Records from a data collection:

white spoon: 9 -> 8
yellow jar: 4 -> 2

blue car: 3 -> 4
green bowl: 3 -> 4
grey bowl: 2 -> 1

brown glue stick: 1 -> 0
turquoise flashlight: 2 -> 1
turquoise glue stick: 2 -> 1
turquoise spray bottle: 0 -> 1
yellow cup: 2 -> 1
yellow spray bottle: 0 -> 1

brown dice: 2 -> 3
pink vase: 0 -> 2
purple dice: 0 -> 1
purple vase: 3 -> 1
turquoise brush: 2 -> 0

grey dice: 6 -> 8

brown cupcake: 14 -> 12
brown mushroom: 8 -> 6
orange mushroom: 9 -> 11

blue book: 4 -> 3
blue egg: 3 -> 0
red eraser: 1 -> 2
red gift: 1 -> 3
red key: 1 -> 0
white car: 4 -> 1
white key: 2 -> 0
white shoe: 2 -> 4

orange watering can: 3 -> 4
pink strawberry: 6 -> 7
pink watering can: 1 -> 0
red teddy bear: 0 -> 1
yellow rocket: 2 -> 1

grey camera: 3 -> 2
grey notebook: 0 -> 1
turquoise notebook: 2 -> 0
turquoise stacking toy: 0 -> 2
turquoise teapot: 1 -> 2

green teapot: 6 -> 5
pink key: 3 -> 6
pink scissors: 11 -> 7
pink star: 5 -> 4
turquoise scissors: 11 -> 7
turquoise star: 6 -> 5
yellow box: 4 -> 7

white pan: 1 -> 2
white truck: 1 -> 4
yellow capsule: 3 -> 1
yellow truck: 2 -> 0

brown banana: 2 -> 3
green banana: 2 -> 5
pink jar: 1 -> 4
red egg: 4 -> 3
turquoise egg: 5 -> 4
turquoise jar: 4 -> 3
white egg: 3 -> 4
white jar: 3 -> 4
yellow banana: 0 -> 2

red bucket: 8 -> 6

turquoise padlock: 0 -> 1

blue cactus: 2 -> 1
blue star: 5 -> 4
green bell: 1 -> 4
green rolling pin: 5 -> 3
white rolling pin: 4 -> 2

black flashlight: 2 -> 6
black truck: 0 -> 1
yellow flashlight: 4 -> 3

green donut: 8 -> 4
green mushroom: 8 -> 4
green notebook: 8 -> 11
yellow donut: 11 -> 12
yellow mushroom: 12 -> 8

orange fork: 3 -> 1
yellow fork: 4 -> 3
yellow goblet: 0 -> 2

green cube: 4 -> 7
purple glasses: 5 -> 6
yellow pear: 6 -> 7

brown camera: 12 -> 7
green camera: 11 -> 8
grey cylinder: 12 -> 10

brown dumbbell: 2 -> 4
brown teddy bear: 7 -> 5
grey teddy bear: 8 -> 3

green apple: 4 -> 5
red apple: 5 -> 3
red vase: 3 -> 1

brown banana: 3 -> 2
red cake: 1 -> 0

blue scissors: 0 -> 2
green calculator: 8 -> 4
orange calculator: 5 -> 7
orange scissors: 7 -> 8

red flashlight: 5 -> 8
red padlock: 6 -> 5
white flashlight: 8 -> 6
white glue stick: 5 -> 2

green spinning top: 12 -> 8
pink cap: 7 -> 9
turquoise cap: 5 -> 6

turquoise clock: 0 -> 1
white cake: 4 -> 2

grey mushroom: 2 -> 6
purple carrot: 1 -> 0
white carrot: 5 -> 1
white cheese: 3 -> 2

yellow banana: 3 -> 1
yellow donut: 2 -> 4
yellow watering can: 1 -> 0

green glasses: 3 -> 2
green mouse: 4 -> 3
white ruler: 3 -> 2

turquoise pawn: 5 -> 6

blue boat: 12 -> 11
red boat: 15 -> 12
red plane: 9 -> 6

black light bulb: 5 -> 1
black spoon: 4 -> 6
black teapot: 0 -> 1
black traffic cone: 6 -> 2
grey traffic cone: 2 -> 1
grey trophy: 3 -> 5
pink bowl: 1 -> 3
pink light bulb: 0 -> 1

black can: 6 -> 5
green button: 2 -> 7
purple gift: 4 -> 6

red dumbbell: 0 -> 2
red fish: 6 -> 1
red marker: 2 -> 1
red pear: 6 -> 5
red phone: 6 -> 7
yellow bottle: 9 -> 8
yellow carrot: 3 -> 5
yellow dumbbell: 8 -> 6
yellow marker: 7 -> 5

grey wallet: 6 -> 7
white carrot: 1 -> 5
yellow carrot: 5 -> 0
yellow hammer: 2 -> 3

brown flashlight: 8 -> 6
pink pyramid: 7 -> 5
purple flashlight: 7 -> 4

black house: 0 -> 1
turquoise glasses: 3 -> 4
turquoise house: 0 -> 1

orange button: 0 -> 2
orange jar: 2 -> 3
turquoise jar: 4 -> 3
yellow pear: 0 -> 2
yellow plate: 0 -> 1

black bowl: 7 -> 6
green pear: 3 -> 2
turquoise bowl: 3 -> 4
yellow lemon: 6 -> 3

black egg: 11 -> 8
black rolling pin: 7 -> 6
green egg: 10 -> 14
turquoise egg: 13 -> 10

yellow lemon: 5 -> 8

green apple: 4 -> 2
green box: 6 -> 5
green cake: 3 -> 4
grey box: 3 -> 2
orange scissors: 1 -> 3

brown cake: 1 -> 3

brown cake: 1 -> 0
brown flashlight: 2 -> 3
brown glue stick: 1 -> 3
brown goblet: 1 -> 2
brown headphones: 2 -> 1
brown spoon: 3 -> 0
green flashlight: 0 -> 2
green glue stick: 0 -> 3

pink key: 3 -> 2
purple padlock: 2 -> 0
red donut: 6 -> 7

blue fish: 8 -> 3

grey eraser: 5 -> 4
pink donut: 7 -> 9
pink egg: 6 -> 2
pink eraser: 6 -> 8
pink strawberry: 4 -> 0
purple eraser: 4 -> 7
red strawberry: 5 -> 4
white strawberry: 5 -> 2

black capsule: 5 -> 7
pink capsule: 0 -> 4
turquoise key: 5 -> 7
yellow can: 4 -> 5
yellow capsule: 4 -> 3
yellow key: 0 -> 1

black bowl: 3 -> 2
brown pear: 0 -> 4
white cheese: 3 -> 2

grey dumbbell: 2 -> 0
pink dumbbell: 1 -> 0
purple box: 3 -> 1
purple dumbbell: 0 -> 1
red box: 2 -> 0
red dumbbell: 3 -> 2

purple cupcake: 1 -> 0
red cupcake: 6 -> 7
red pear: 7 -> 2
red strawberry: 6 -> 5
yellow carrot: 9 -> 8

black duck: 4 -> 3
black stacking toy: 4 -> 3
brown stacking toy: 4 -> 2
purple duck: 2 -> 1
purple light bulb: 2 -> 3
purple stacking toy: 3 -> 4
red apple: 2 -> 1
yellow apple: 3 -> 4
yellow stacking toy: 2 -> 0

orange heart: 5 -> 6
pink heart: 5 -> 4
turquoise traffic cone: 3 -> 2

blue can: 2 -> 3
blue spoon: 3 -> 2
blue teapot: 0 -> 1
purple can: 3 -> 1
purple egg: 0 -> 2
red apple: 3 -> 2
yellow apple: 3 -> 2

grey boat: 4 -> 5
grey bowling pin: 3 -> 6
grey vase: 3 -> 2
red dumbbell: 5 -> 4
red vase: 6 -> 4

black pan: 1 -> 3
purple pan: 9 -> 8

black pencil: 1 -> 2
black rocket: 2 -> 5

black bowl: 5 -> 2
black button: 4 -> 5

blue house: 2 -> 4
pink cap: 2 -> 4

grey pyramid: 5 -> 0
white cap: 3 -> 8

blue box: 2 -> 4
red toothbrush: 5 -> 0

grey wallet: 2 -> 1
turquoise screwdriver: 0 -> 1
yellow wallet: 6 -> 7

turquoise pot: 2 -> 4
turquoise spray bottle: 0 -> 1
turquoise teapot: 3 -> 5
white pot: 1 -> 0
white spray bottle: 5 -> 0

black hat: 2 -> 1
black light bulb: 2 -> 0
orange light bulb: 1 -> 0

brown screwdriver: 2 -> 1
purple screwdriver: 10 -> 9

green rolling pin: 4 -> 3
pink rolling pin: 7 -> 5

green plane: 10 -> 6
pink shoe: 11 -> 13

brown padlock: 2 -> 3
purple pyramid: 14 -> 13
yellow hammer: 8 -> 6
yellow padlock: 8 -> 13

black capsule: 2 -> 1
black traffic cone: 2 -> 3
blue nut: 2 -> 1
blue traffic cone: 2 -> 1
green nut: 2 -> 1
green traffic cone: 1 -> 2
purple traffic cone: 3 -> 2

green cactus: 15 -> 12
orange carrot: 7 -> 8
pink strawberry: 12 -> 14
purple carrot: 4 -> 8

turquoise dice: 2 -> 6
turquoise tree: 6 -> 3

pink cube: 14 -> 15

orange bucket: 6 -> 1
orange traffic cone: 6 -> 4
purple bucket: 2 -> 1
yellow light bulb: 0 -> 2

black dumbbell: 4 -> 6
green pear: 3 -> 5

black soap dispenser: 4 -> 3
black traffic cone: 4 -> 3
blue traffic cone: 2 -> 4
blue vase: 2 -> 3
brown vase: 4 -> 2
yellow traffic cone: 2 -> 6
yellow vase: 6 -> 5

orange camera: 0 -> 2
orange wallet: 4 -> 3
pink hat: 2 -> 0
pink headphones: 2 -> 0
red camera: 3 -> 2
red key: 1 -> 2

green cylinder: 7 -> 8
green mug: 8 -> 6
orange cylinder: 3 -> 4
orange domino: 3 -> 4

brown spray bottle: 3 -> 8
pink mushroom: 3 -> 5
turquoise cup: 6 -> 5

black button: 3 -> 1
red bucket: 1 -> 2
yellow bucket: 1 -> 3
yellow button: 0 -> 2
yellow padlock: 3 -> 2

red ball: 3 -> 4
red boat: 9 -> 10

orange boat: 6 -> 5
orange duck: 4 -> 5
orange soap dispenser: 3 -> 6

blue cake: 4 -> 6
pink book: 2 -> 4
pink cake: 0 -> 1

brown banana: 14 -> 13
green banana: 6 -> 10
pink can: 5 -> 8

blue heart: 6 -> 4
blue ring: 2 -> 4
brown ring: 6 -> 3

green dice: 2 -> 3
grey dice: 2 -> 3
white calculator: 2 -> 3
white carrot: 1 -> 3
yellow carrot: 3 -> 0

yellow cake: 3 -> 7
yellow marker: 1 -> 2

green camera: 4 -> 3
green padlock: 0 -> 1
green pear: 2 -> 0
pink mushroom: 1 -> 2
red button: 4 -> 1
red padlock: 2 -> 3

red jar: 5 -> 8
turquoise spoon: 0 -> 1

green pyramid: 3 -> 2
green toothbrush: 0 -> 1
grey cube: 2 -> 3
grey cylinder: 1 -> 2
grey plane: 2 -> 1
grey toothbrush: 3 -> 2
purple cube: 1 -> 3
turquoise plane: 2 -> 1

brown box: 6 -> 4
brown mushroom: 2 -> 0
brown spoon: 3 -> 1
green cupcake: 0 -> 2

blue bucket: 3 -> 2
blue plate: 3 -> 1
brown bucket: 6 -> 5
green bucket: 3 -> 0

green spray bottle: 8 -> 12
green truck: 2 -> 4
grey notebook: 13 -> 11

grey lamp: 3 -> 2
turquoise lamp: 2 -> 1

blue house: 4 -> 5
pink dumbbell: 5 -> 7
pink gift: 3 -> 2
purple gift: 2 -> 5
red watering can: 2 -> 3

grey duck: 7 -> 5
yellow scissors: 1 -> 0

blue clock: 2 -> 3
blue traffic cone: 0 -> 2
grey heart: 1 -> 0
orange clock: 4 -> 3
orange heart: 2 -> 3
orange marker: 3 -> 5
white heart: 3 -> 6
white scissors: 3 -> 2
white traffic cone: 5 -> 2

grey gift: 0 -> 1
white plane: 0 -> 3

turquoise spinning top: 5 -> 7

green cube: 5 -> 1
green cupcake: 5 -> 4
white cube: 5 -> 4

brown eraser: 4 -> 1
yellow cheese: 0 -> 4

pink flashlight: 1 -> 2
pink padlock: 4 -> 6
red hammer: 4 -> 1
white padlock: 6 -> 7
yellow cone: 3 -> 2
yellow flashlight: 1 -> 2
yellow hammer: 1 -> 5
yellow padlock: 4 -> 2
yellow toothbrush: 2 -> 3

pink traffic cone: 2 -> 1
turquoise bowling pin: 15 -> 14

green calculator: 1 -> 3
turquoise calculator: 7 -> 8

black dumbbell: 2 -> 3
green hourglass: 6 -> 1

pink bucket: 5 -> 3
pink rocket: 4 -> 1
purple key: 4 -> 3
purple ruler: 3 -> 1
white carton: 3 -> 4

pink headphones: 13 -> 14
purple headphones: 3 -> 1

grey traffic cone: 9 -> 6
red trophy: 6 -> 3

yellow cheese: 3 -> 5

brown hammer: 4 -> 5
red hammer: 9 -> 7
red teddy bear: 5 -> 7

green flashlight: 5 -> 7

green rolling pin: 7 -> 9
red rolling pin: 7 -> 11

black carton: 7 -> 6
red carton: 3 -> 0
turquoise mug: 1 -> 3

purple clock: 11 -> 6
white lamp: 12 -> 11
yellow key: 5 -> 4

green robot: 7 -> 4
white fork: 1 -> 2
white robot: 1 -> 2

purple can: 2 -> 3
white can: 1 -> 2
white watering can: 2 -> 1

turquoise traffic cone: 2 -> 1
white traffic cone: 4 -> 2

### YOUR TASK
Filter the records above for the string "eraser" and copy each matching line.

### TASK OUTPUT
red eraser: 1 -> 2
grey eraser: 5 -> 4
pink eraser: 6 -> 8
purple eraser: 4 -> 7
brown eraser: 4 -> 1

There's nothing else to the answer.